**WHAT THIS TASK INVOLVES**
Apart from the pictures, write out the records that follow exactly.

**MATERIAL SUPPLIED**
□ □ □ □ □ □ □

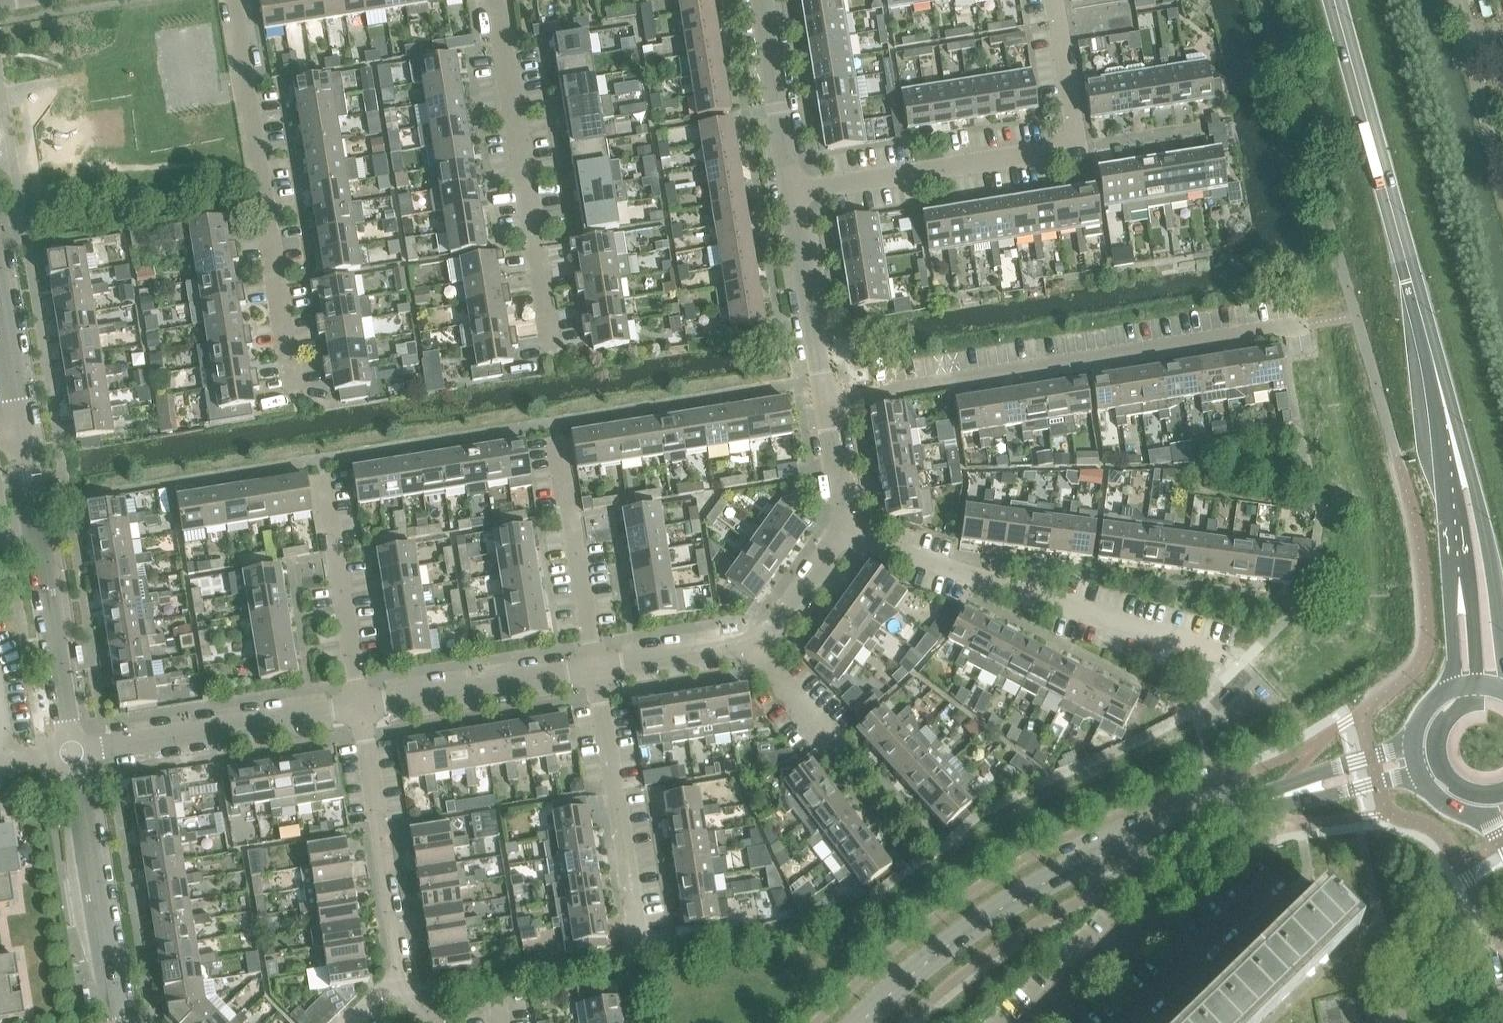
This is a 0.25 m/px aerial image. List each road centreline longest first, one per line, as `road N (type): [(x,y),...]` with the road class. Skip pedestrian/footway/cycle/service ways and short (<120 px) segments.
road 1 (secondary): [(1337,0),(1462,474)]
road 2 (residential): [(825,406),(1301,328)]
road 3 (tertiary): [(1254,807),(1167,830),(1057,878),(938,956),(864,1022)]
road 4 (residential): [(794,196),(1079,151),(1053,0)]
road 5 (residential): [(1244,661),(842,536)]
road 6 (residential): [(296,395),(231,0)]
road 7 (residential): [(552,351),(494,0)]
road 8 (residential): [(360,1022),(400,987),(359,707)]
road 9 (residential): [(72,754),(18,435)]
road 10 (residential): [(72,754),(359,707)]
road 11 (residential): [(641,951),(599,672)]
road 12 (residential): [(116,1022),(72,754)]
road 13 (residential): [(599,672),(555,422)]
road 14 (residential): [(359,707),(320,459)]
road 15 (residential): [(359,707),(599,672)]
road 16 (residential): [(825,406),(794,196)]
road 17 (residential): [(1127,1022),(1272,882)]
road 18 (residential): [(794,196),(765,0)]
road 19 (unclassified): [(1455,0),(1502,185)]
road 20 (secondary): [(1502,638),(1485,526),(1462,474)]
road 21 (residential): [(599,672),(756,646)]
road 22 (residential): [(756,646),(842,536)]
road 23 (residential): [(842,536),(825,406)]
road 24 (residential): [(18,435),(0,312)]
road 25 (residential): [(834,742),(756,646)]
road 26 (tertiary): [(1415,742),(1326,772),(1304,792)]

□ □ □ □ □ □ □

**RESULT FOR THIS TASK**
This is a 0.25 m/px aerial image. List each road centreline longest first, one per line, as `road N (type): [(x,y),...]` with the road class. Skip pedestrian/footway/cycle/service ways and short (<120 px) segments.
road 1 (secondary): [(1337,0),(1462,474)]
road 2 (residential): [(825,406),(1301,328)]
road 3 (tertiary): [(1254,807),(1167,830),(1057,878),(938,956),(864,1022)]
road 4 (residential): [(794,196),(1079,151),(1053,0)]
road 5 (residential): [(1244,661),(842,536)]
road 6 (residential): [(296,395),(231,0)]
road 7 (residential): [(552,351),(494,0)]
road 8 (residential): [(360,1022),(400,987),(359,707)]
road 9 (residential): [(72,754),(18,435)]
road 10 (residential): [(72,754),(359,707)]
road 11 (residential): [(641,951),(599,672)]
road 12 (residential): [(116,1022),(72,754)]
road 13 (residential): [(599,672),(555,422)]
road 14 (residential): [(359,707),(320,459)]
road 15 (residential): [(359,707),(599,672)]
road 16 (residential): [(825,406),(794,196)]
road 17 (residential): [(1127,1022),(1272,882)]
road 18 (residential): [(794,196),(765,0)]
road 19 (unclassified): [(1455,0),(1502,185)]
road 20 (secondary): [(1502,638),(1485,526),(1462,474)]
road 21 (residential): [(599,672),(756,646)]
road 22 (residential): [(756,646),(842,536)]
road 23 (residential): [(842,536),(825,406)]
road 24 (residential): [(18,435),(0,312)]
road 25 (residential): [(834,742),(756,646)]
road 26 (tertiary): [(1415,742),(1326,772),(1304,792)]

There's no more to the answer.